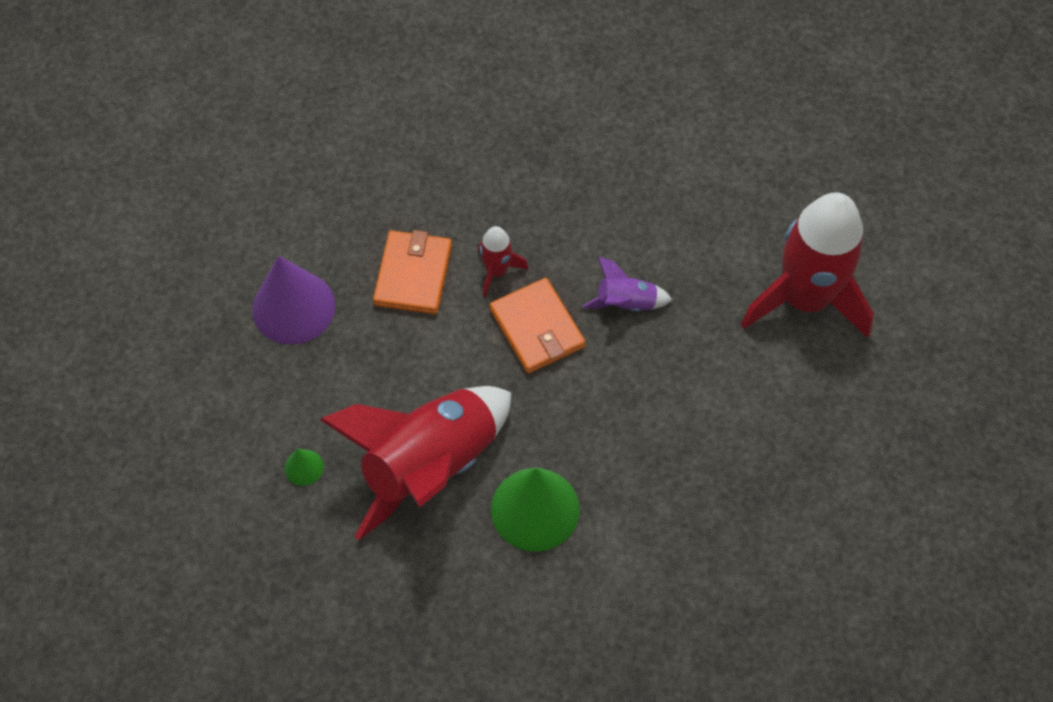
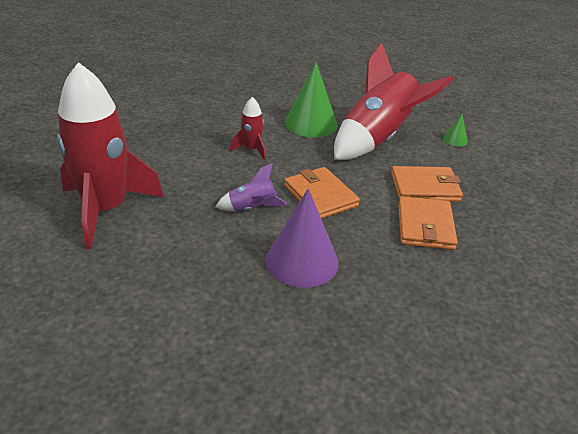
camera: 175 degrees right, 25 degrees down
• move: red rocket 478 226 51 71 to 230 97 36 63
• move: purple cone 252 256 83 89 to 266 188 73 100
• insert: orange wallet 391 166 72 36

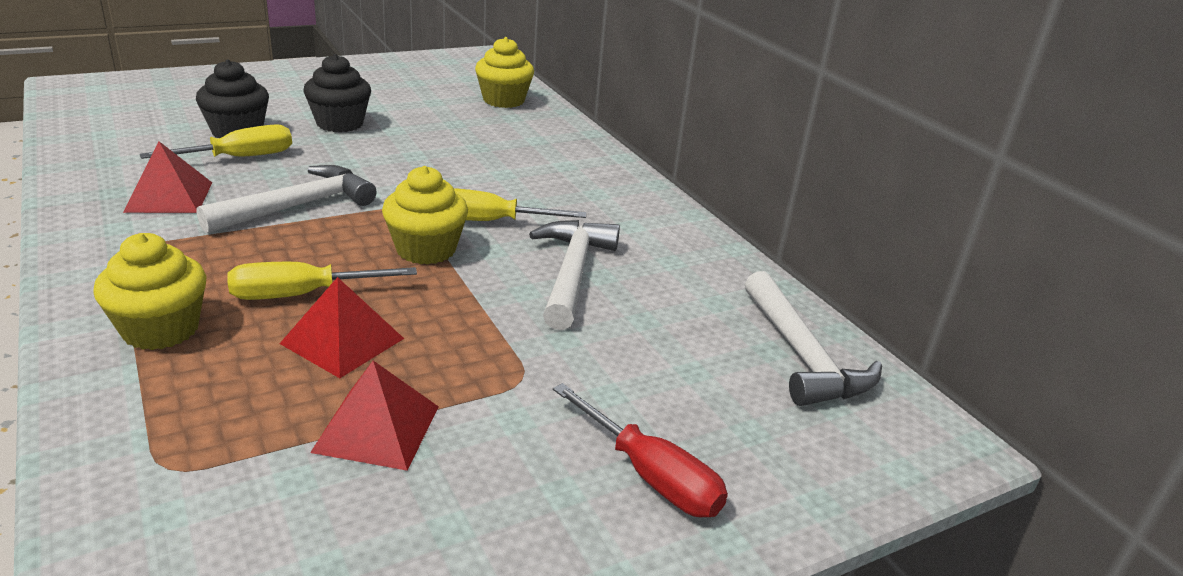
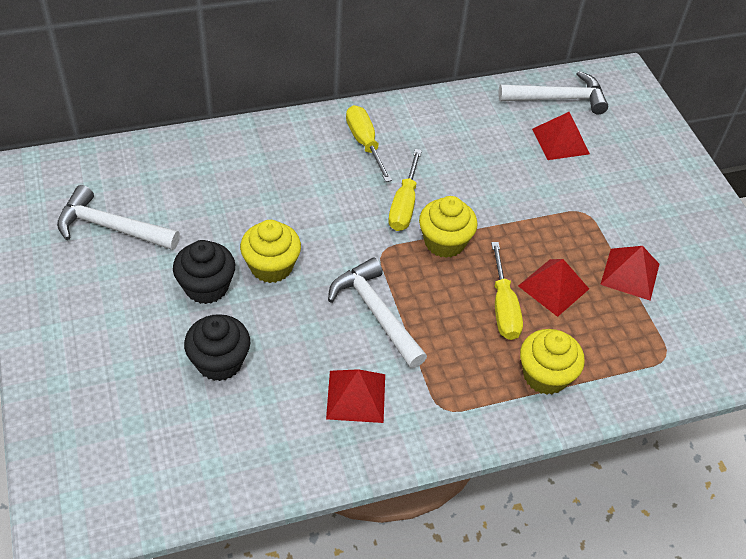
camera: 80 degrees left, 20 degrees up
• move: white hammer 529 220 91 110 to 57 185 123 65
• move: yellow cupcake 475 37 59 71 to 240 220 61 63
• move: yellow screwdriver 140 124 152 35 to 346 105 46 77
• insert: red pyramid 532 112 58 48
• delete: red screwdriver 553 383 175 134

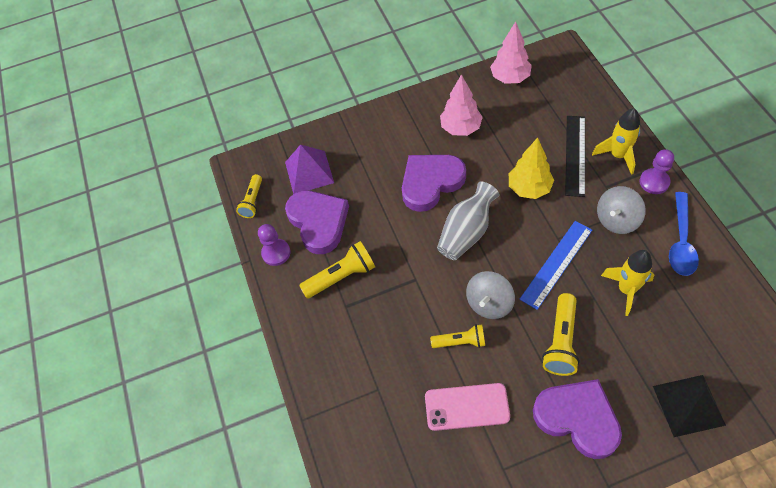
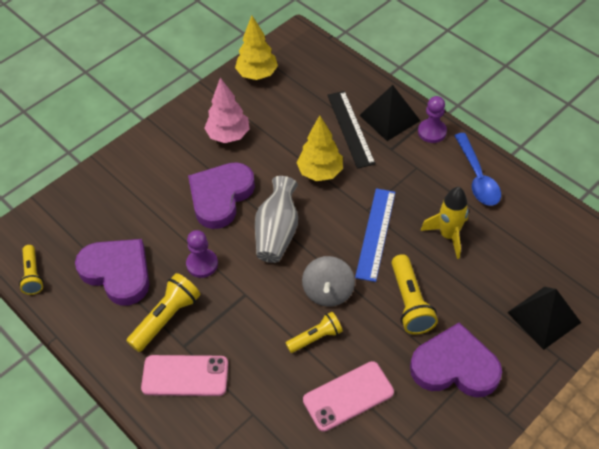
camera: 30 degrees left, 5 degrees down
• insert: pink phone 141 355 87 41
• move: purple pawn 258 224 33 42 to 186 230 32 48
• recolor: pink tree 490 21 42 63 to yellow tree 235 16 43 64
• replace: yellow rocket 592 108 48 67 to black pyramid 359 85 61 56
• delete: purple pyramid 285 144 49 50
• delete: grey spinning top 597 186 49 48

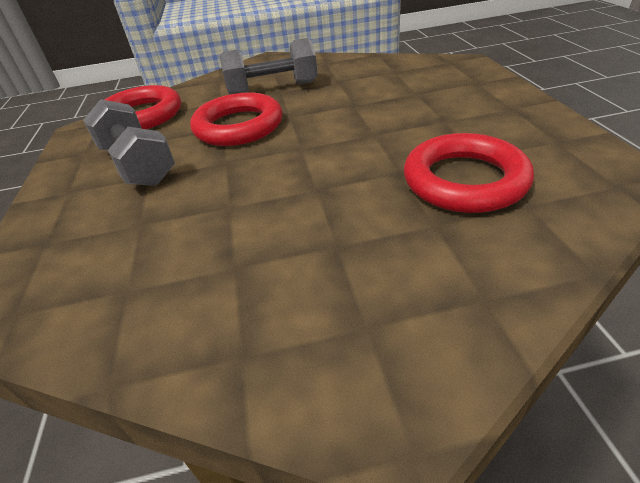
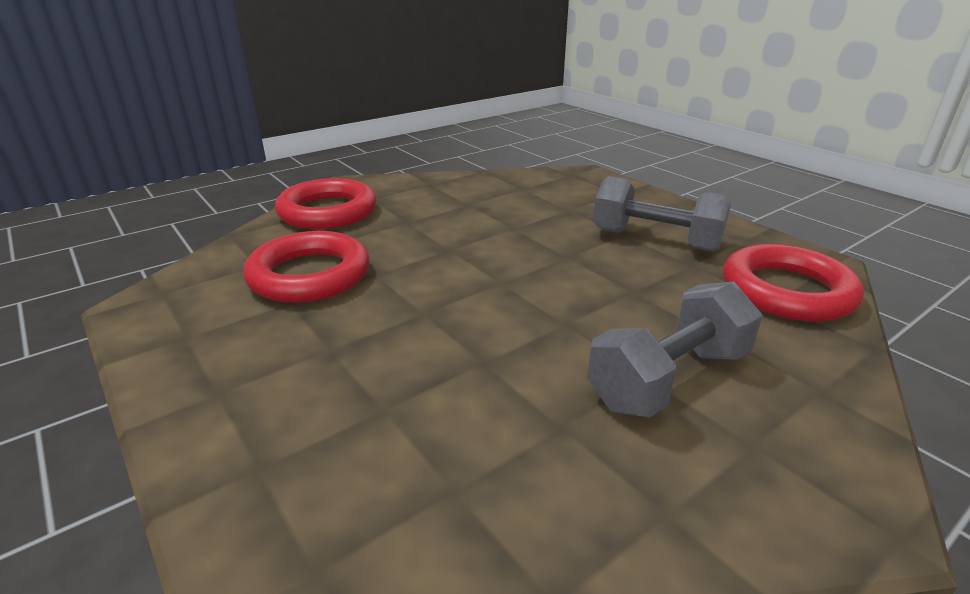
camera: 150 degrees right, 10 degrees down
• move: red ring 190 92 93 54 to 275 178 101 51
════════════════
*Problem to solve*.
Without any of the pictures, set the entries down again exactly as written.

*Result*.
camera: 175 degrees right, 25 degrees down
• move: red rocket 478 226 51 71 to 230 97 36 63
• move: purple cone 252 256 83 89 to 266 188 73 100
• insert: orange wallet 391 166 72 36

camera: 80 degrees left, 20 degrees up
• move: white hammer 529 220 91 110 to 57 185 123 65
• move: yellow cupcake 475 37 59 71 to 240 220 61 63
• move: yellow screwdriver 140 124 152 35 to 346 105 46 77
• insert: red pyramid 532 112 58 48
• delete: red screwdriver 553 383 175 134

camera: 30 degrees left, 5 degrees down
• insert: pink phone 141 355 87 41
• move: purple pawn 258 224 33 42 to 186 230 32 48
• recolor: pink tree 490 21 42 63 to yellow tree 235 16 43 64
• replace: yellow rocket 592 108 48 67 to black pyramid 359 85 61 56
• delete: purple pyramid 285 144 49 50
• delete: grey spinning top 597 186 49 48

camera: 150 degrees right, 10 degrees down
• move: red ring 190 92 93 54 to 275 178 101 51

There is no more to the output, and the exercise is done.